■ Given data:
^^^^^^^^

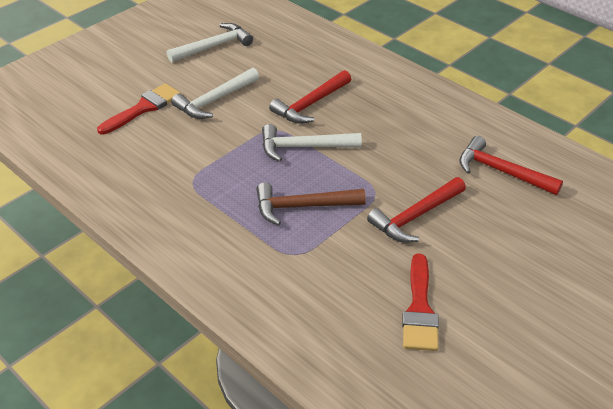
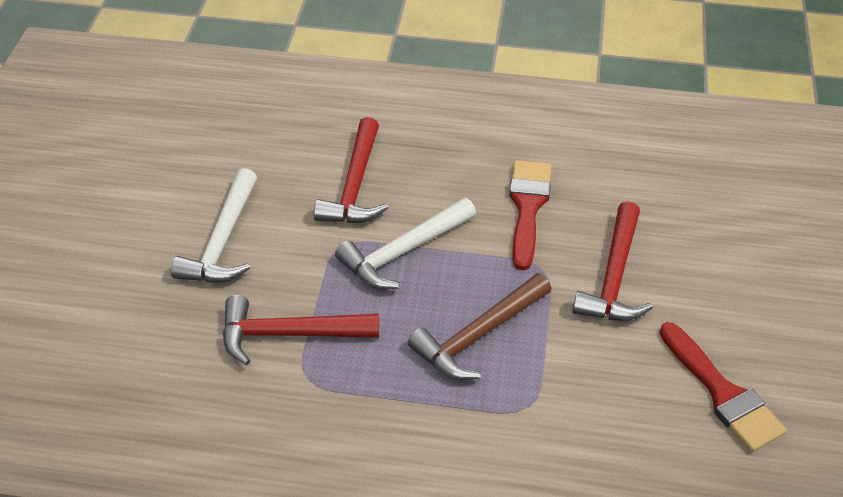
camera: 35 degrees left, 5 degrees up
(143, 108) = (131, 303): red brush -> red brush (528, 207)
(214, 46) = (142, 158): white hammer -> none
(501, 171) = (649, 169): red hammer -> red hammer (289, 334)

^^^^^^^^

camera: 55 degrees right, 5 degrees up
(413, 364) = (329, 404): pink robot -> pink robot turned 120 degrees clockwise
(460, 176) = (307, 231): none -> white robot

^^^^^^^^

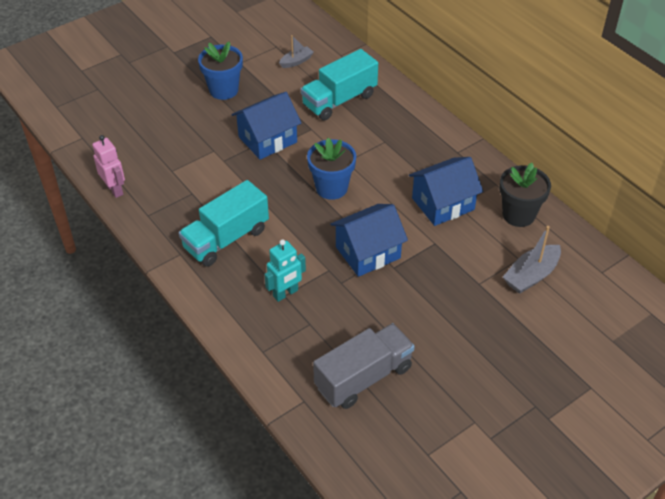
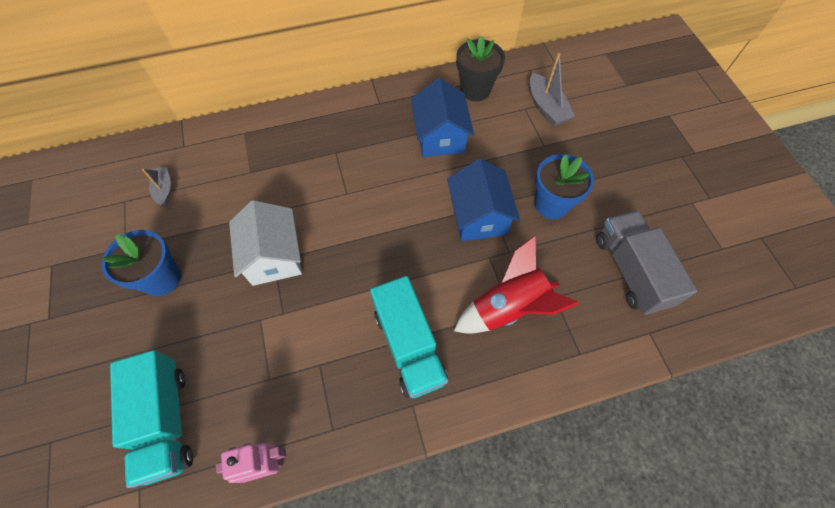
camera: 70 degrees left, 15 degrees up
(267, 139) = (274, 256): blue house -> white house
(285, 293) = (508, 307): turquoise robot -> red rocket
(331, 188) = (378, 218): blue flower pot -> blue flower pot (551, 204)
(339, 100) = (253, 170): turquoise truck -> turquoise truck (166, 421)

^^^^^^^^

■ Work instruction: Search the data above for "robot" and copy every line where it turns up.

■ Answer:
(413, 364) = (329, 404): pink robot -> pink robot turned 120 degrees clockwise
(460, 176) = (307, 231): none -> white robot
(285, 293) = (508, 307): turquoise robot -> red rocket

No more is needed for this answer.